= Work required =
Your answer should consist of every line from the records that holds the string "none".

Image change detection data
--- --- ---

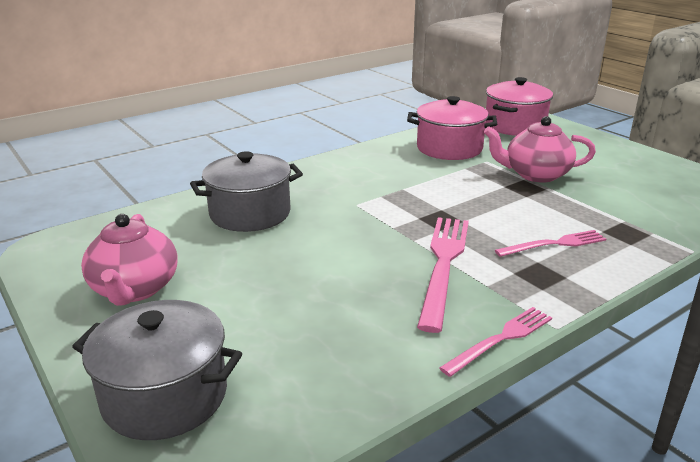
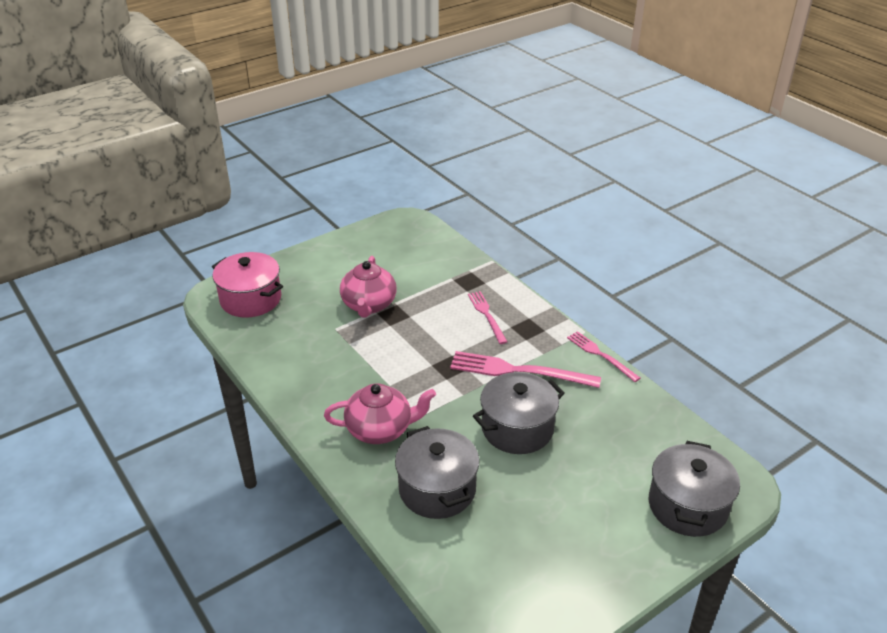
camera: 90 degrees left, 10 degrees up
(135, 289) = (573, 551): pink teapot -> pink teapot (380, 429)
(335, 260) = (517, 428): none -> grey pot
(449, 148) = (300, 348): pink pot -> none

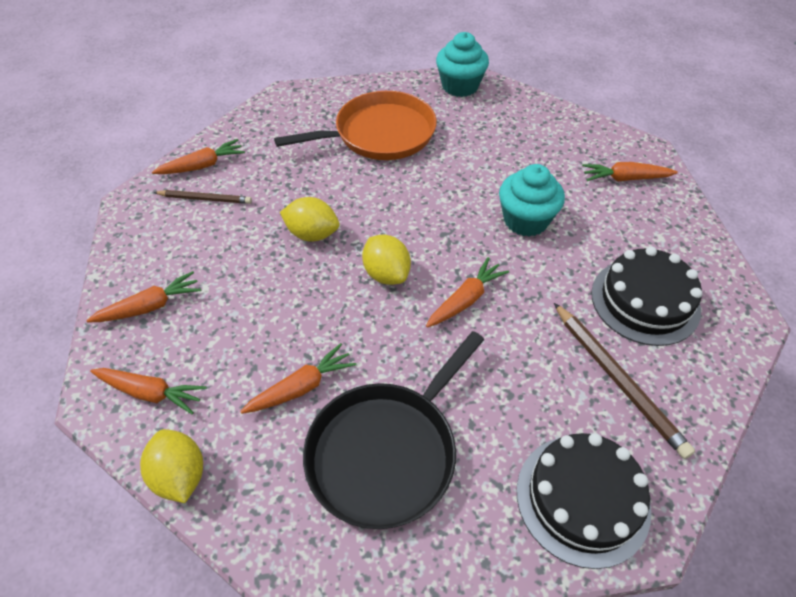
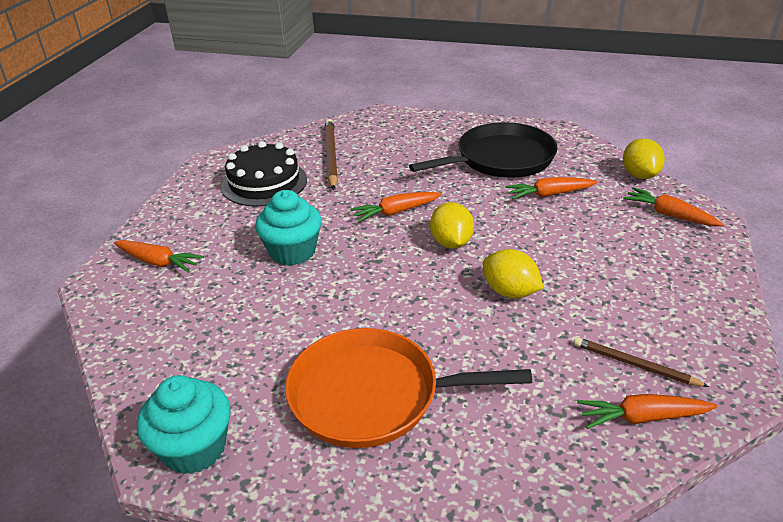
camera: 155 degrees left, 15 degrees down
(150, 306) = (683, 269): orange carrot -> none
(582, 499) = (400, 126): black cake -> none

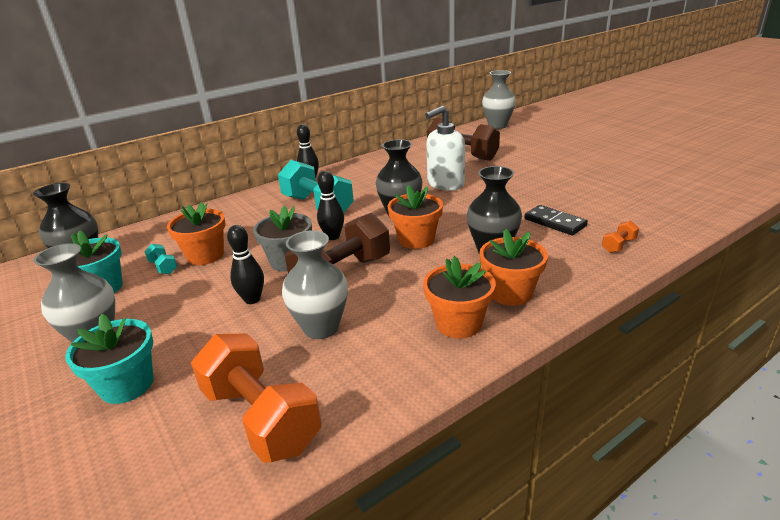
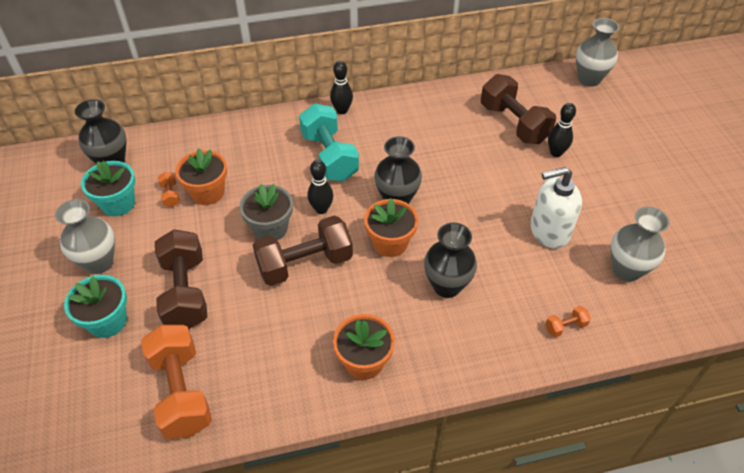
camera: 20 degrees right, 20 degrees up
(163, 267) = (170, 195): turquoise dumbbell -> orange dumbbell
(219, 331) = (185, 292): none -> brown dumbbell
(252, 299) = (223, 265): black bowling pin -> black bowling pin (556, 153)
(321, 328) = (259, 321): grey vase -> grey vase (626, 270)
(445, 184) = (466, 168): white soap dispenser -> white soap dispenser (549, 231)
(510, 293) = (427, 345): orange flower pot -> none
(554, 222) = (530, 270): black domino -> none

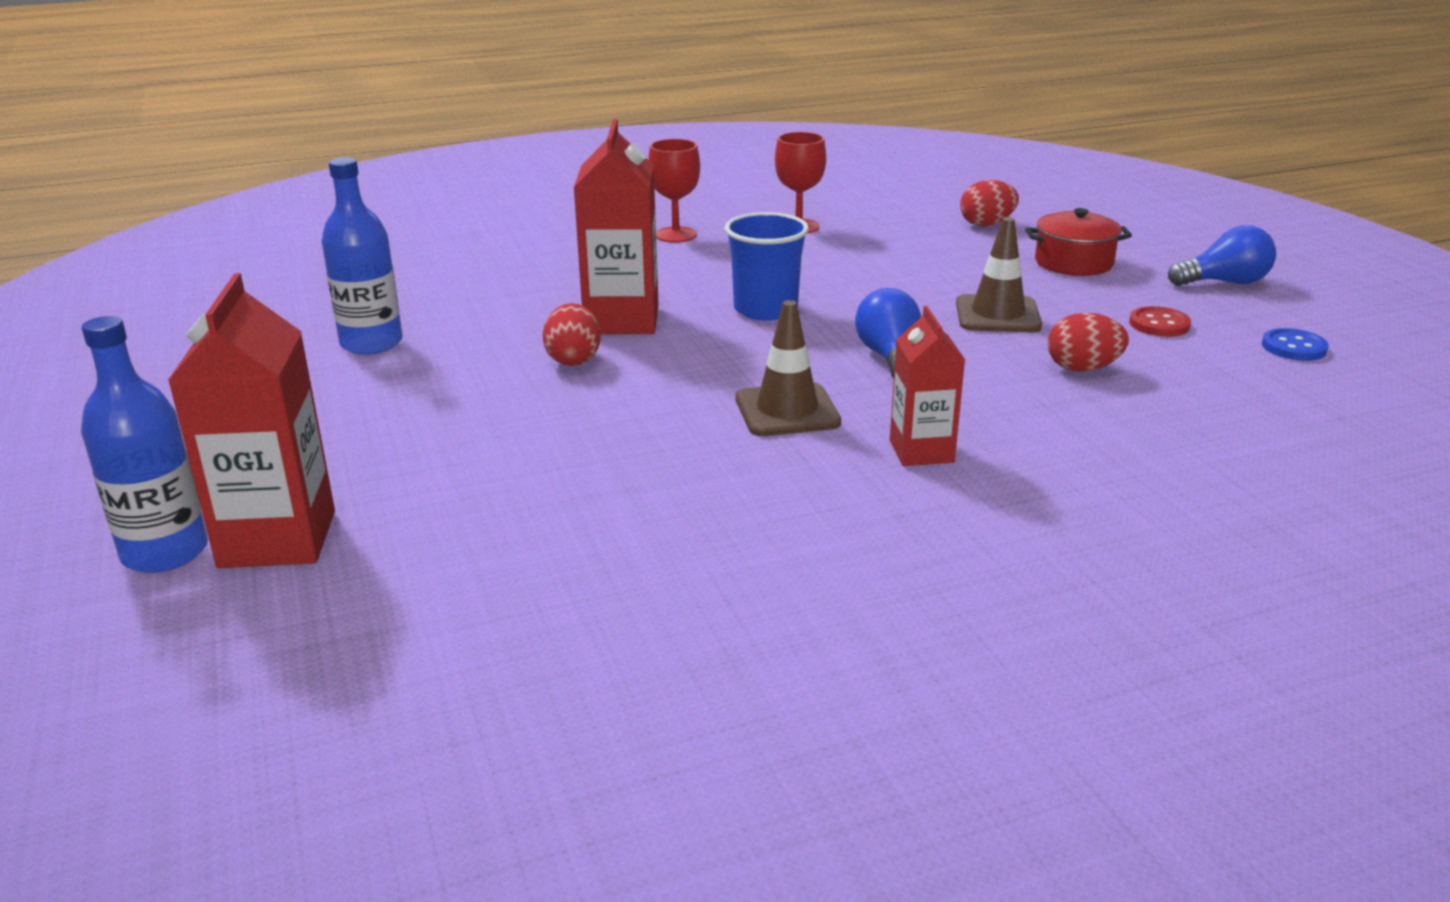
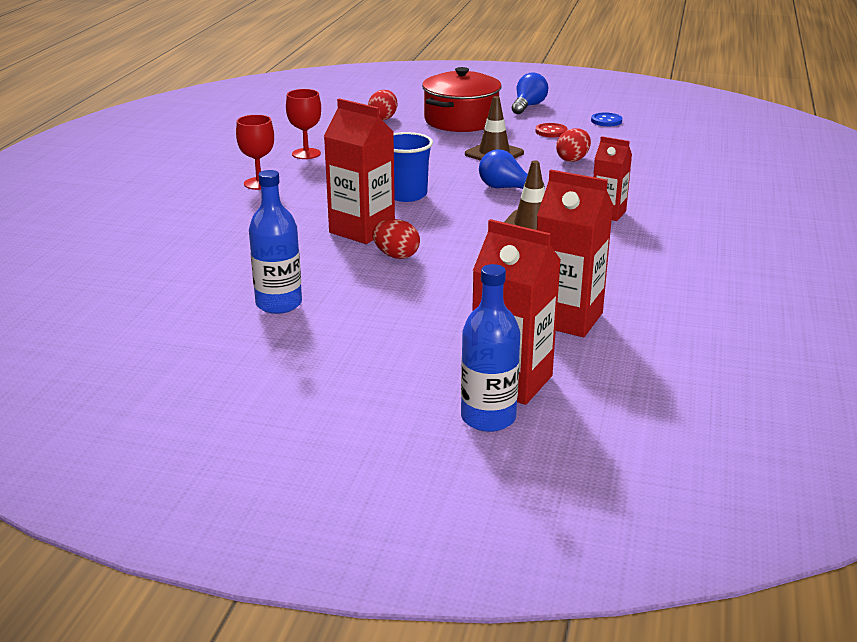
camera: 55 degrees left, 0 degrees up
(506, 524) = (567, 319): none -> red carton
(1073, 263) = (461, 120): red pot -> red pot, size x1.62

--- --- ---

= Output for this task =
(335, 260) = (517, 428): none -> grey pot
(449, 148) = (300, 348): pink pot -> none
(150, 306) = (683, 269): orange carrot -> none
(582, 499) = (400, 126): black cake -> none
(219, 331) = (185, 292): none -> brown dumbbell
(510, 293) = (427, 345): orange flower pot -> none
(554, 222) = (530, 270): black domino -> none
(506, 524) = (567, 319): none -> red carton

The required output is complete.